■ **Edit tracking data**:
╭──

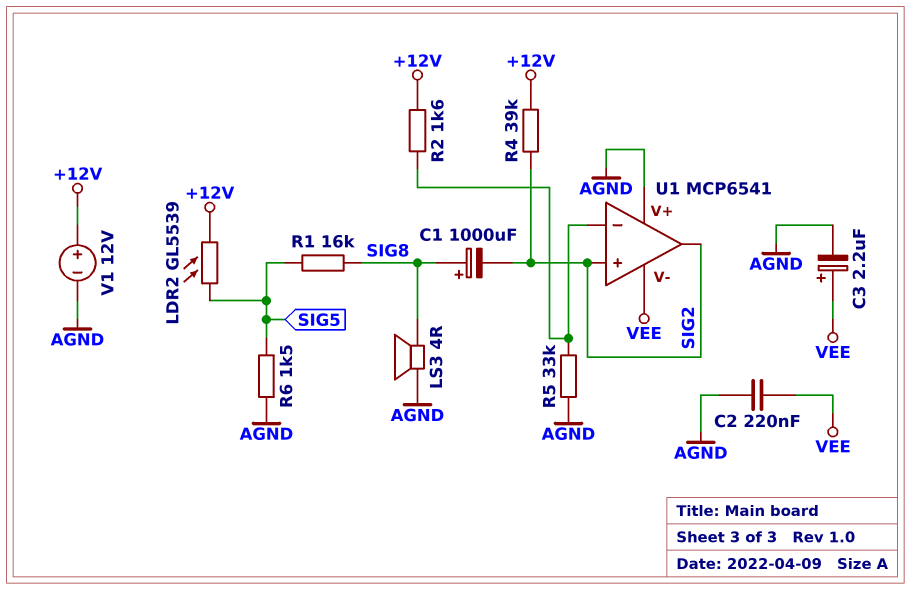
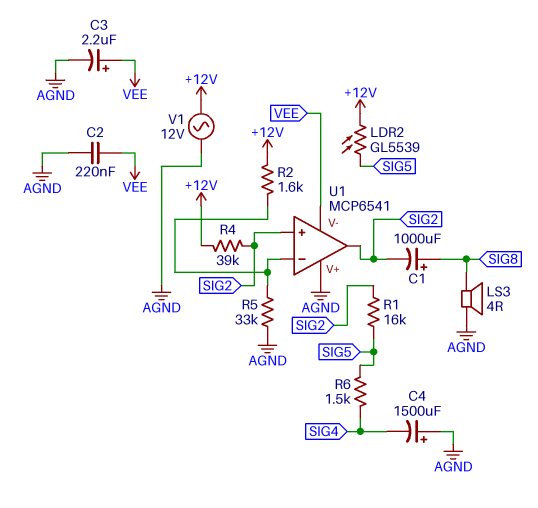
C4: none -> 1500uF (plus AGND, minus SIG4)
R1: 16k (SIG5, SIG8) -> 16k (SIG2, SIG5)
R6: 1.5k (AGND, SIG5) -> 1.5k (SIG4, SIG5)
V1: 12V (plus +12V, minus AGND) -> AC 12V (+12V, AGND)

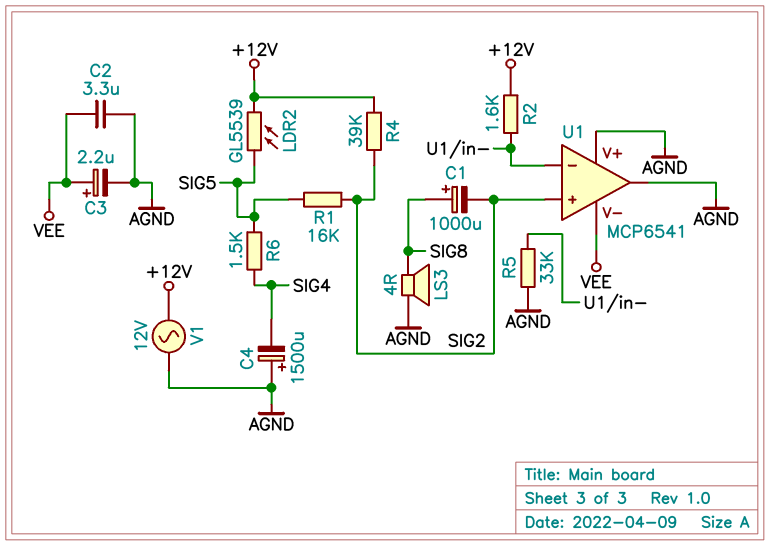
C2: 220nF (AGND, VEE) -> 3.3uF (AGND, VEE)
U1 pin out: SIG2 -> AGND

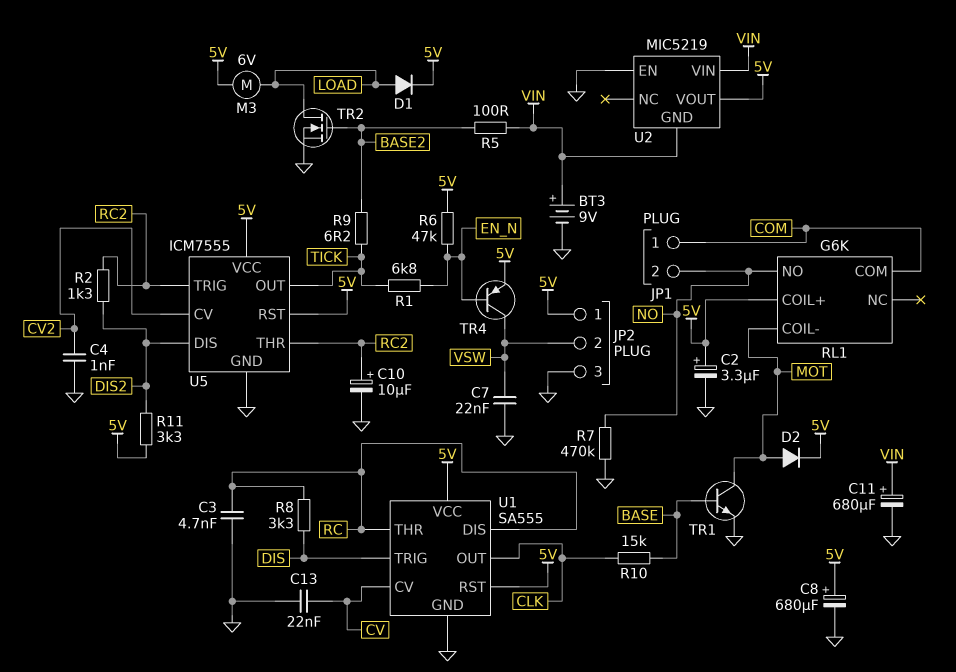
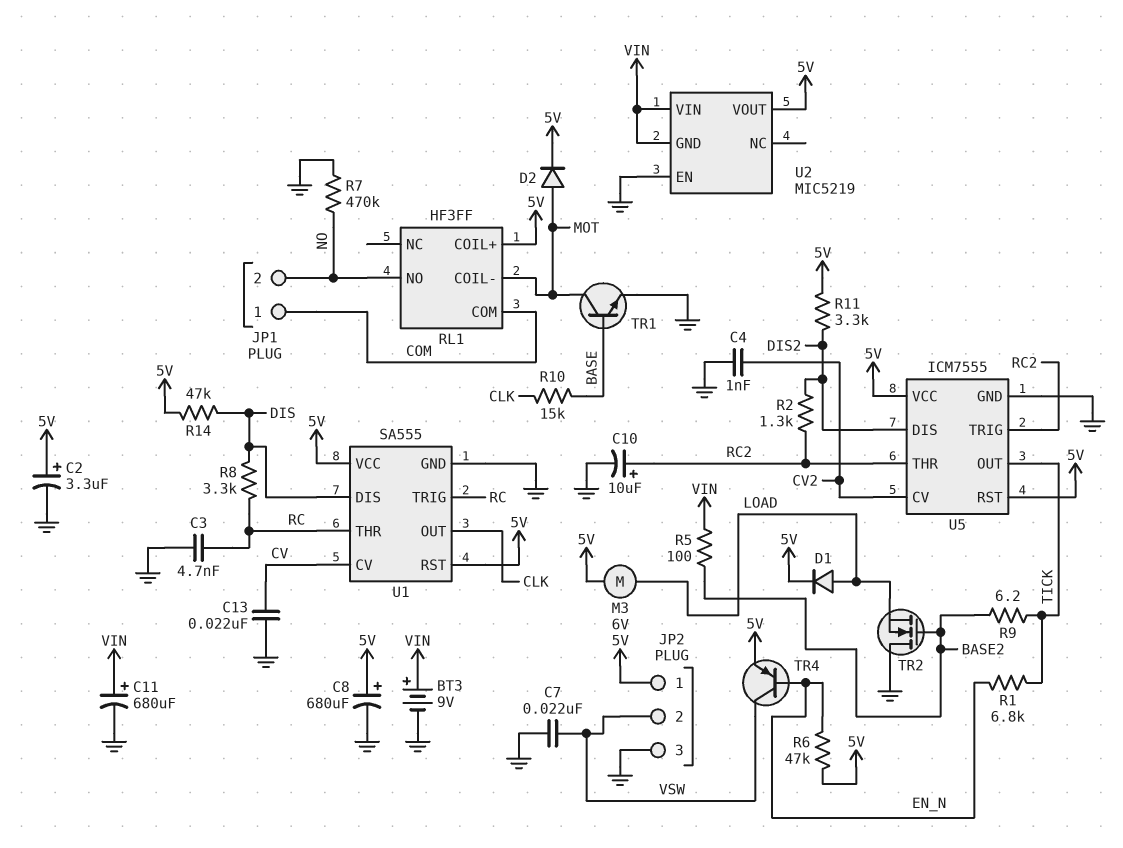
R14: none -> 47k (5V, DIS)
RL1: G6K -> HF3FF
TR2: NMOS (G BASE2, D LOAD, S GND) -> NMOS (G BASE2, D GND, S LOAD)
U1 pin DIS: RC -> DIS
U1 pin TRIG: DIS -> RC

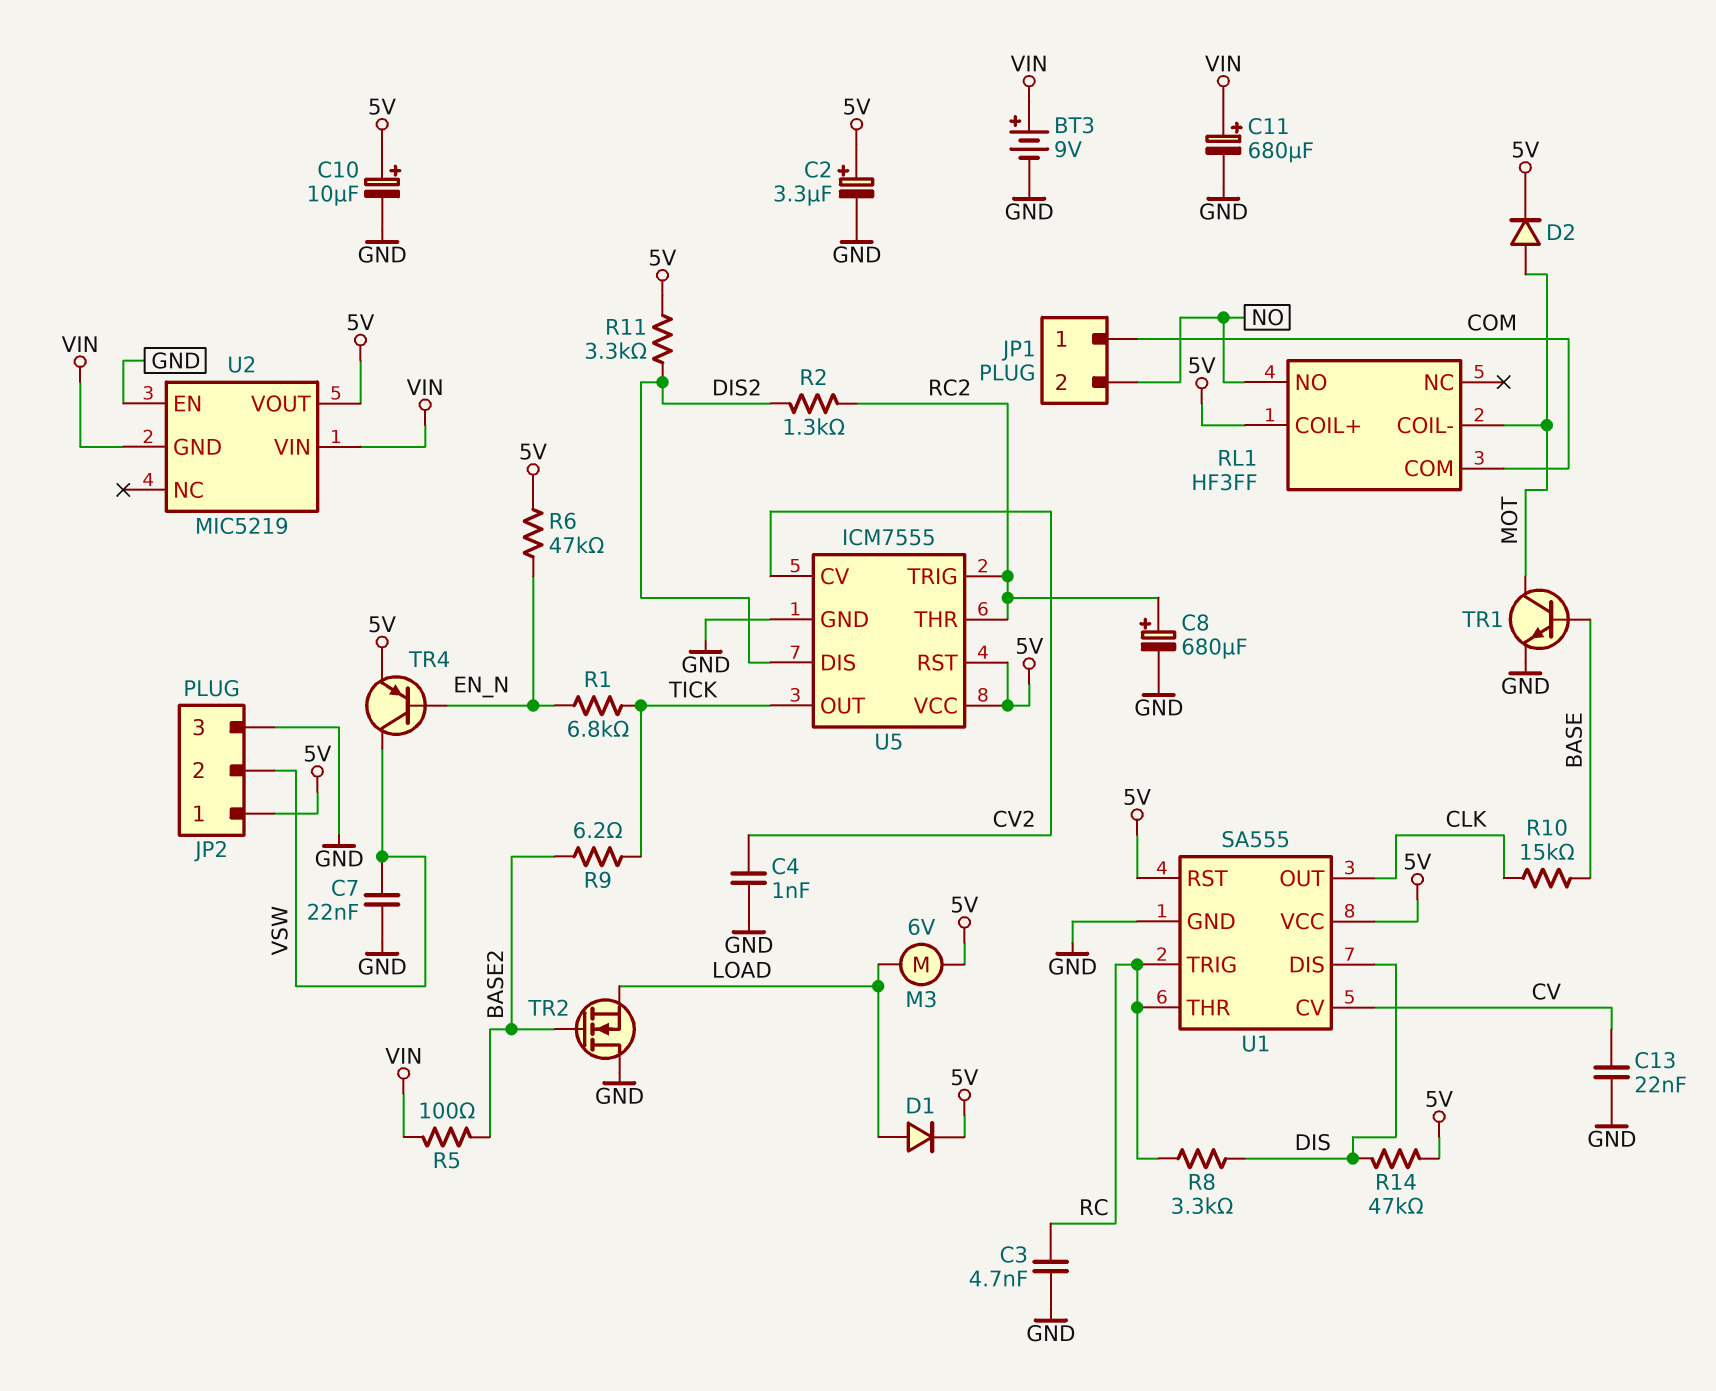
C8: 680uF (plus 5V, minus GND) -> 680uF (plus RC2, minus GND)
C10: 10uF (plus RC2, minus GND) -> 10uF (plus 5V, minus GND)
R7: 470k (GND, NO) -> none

╰──

■ **ABOUT THIS EXERCISE**: Leaving the pictures out, copy exactly the lines from the line that contains "TR2: NMOS (G" to the last line of the data, both ends included.

■ **FINAL ANSWER**:
TR2: NMOS (G BASE2, D LOAD, S GND) -> NMOS (G BASE2, D GND, S LOAD)
U1 pin DIS: RC -> DIS
U1 pin TRIG: DIS -> RC

C8: 680uF (plus 5V, minus GND) -> 680uF (plus RC2, minus GND)
C10: 10uF (plus RC2, minus GND) -> 10uF (plus 5V, minus GND)
R7: 470k (GND, NO) -> none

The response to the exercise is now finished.